[What the task requires] Copy nothing from the entries below except the lines from the one containing "(244, 219) = (466, 183): yellow" through the one containing "(450, 226) = (444, 330): brown bowl -> none", and copy those exactly.

Scene comparison data:
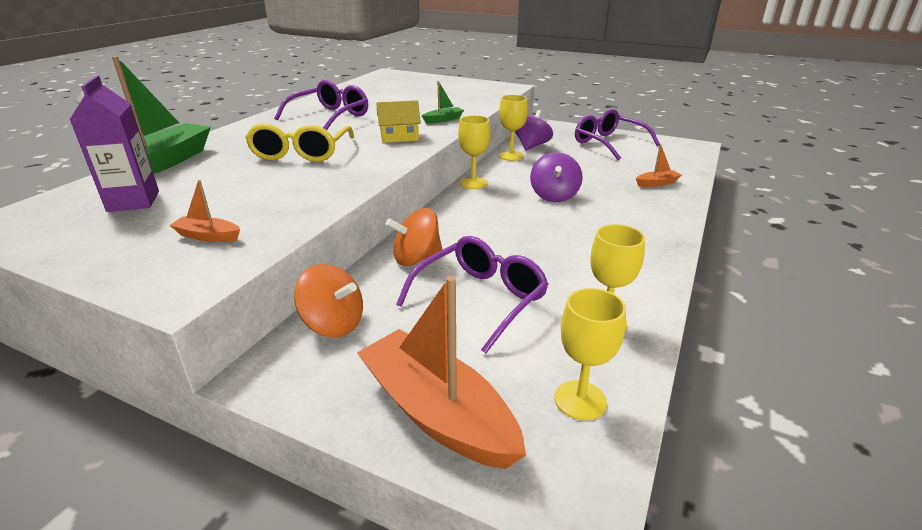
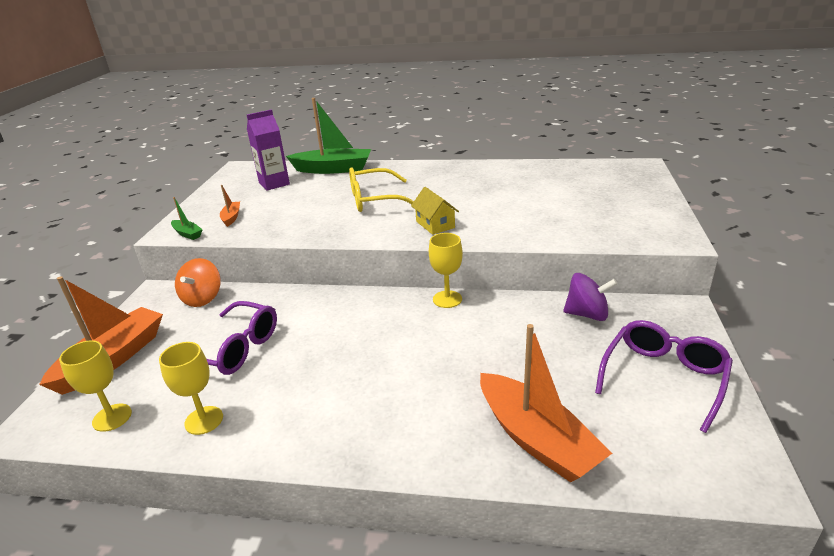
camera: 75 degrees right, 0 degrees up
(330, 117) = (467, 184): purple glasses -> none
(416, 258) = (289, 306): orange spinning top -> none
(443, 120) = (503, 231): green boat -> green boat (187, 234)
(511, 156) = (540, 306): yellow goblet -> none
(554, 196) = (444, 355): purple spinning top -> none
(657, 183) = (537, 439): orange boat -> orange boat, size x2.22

---

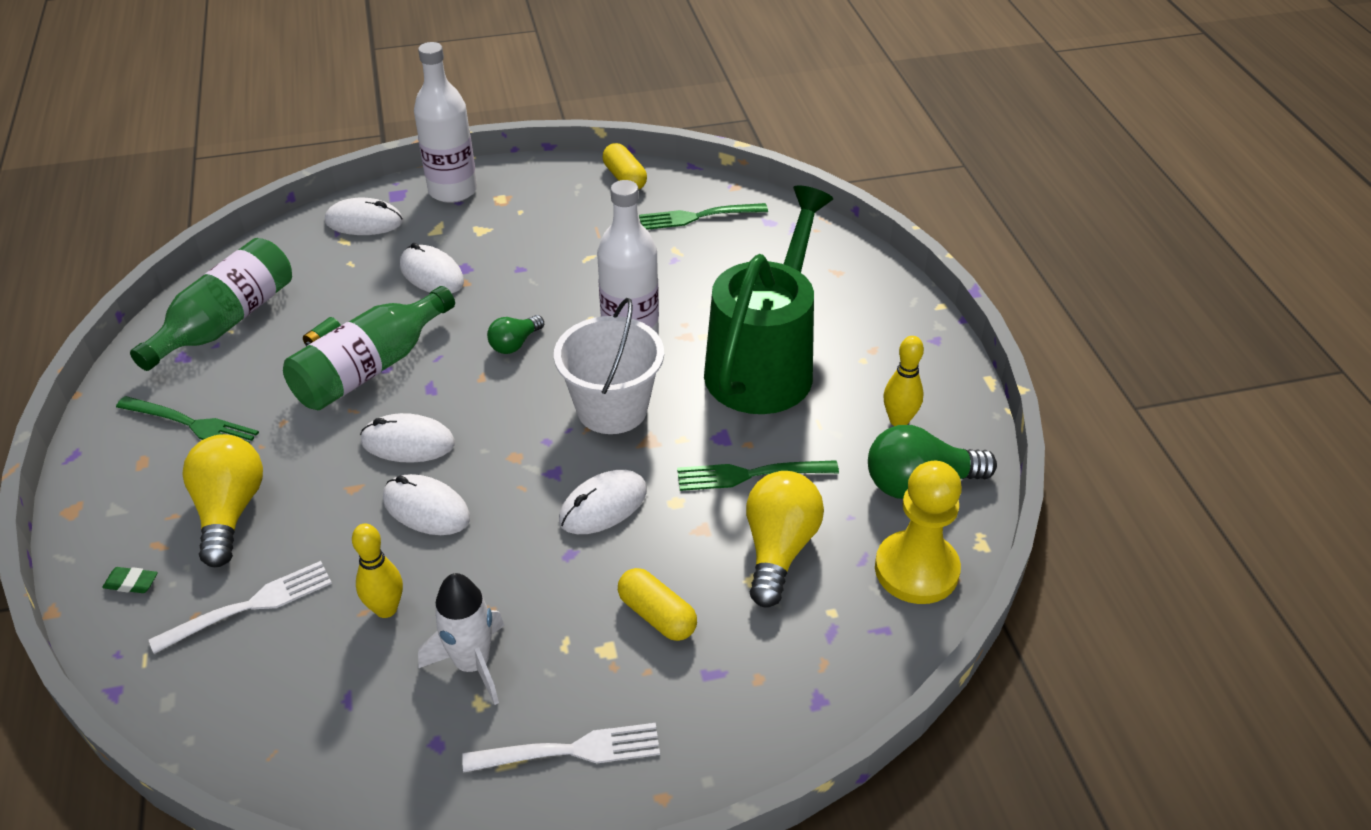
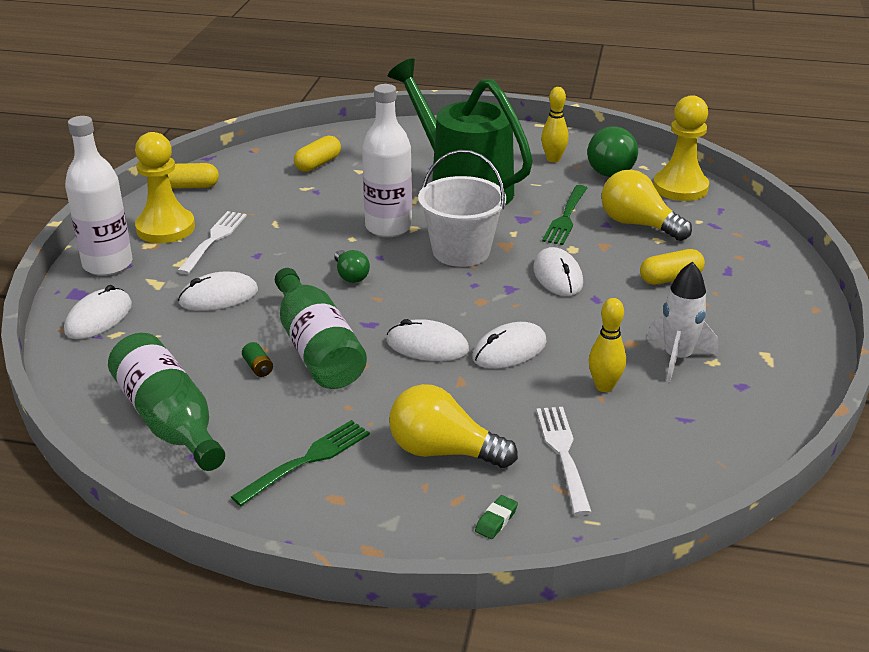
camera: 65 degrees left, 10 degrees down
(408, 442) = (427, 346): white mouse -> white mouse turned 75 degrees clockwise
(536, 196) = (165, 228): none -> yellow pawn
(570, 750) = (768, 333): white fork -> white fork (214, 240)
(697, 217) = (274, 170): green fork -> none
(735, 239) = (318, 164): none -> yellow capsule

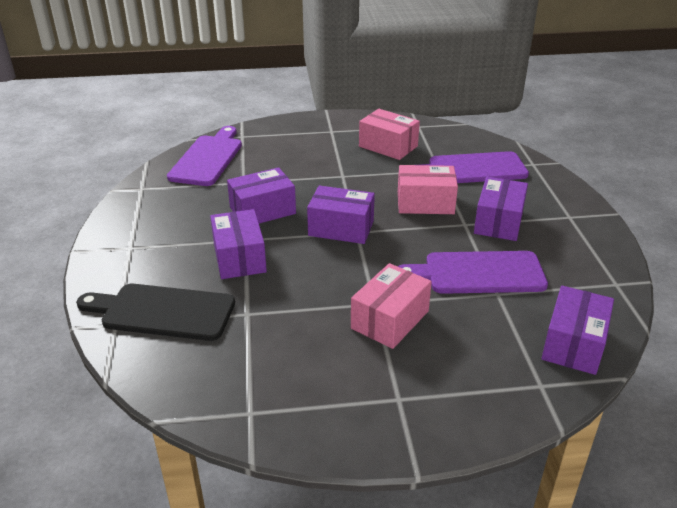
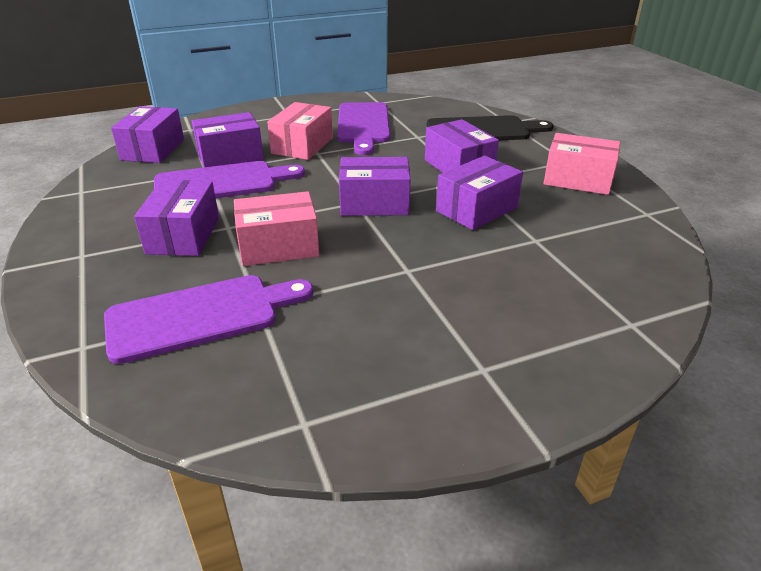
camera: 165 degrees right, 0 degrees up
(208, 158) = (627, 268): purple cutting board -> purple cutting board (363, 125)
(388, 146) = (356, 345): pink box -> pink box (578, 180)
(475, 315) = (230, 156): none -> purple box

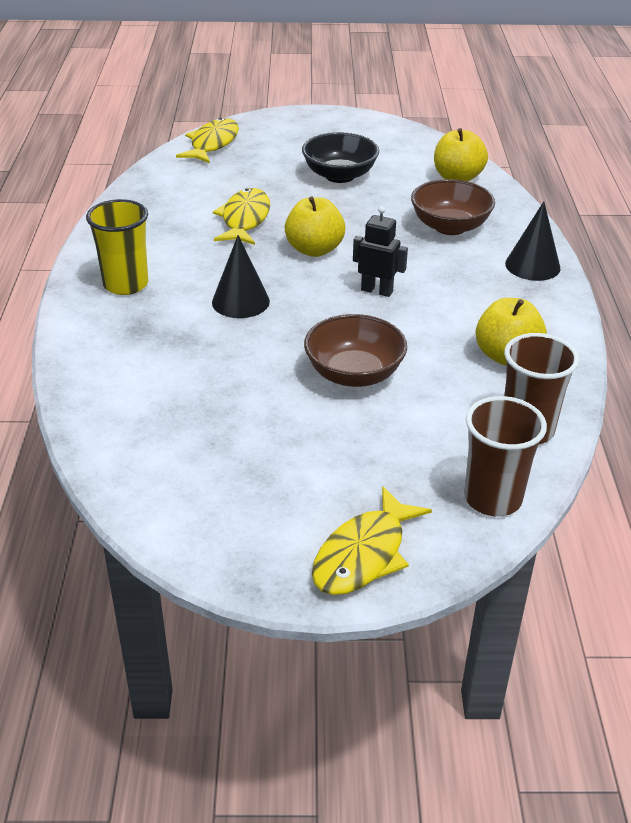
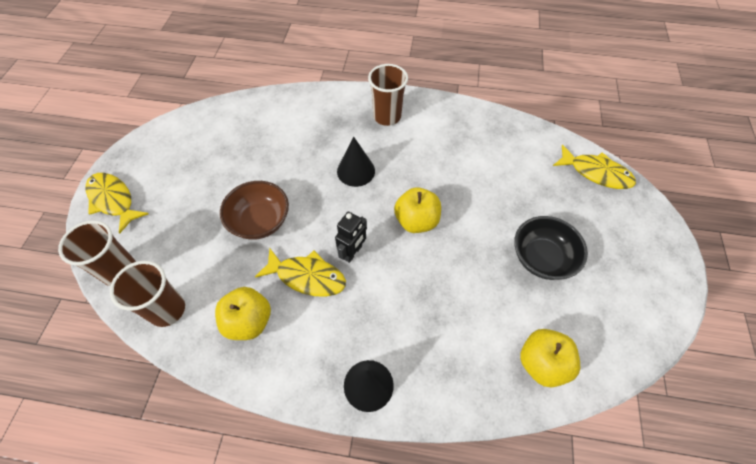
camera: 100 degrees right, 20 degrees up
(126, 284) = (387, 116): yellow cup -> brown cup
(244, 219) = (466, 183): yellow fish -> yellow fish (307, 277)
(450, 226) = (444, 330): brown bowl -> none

---

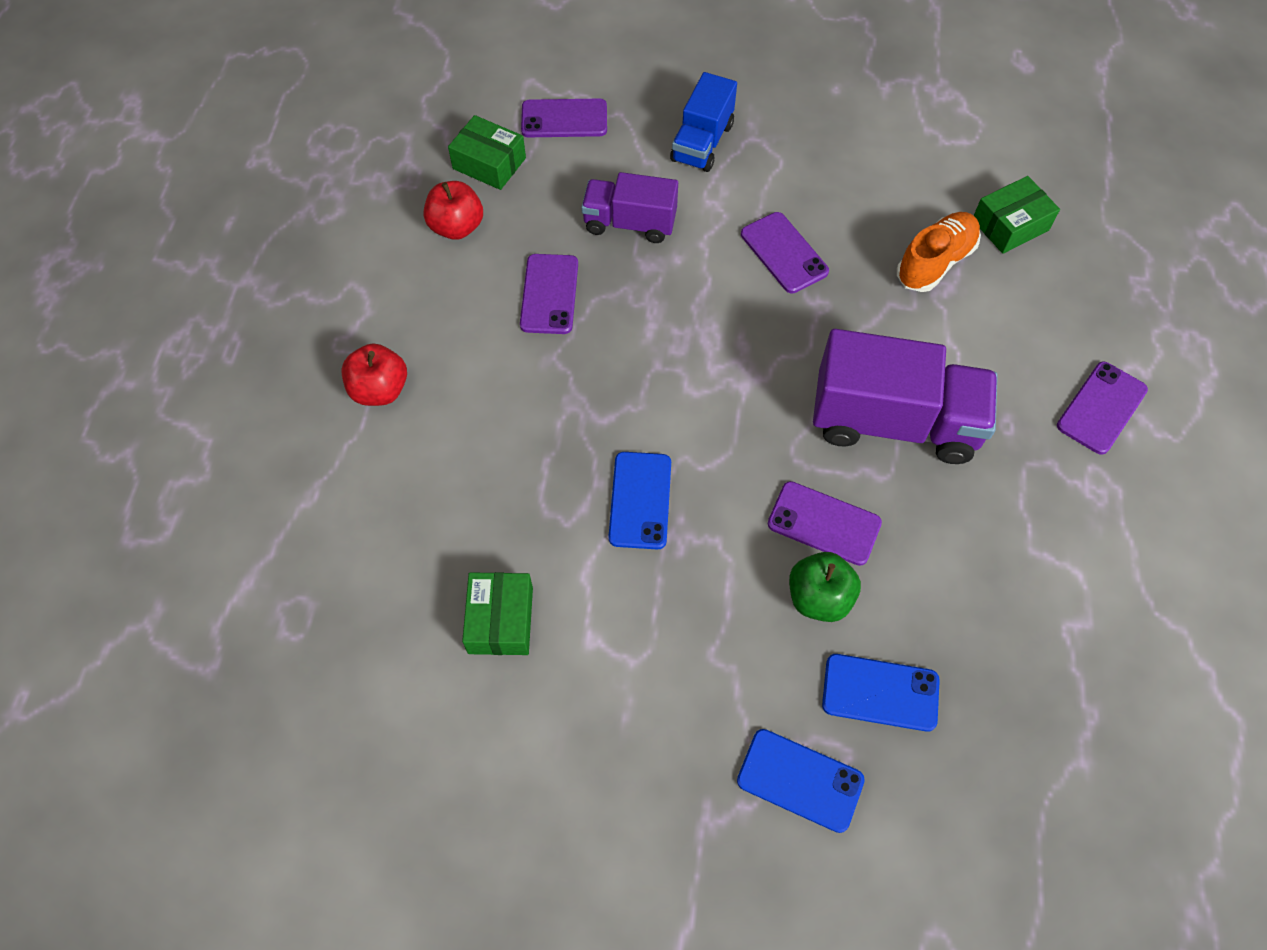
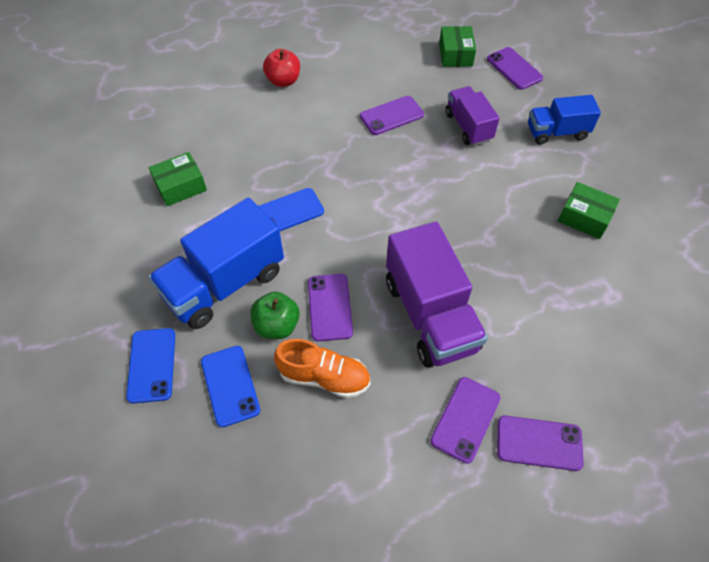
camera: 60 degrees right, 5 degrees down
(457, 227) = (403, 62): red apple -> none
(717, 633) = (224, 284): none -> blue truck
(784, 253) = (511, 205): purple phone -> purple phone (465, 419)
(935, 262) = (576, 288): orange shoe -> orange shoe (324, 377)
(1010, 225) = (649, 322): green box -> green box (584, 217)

[Solution for this problem]
(244, 219) = (466, 183): yellow fish -> yellow fish (307, 277)
(450, 226) = (444, 330): brown bowl -> none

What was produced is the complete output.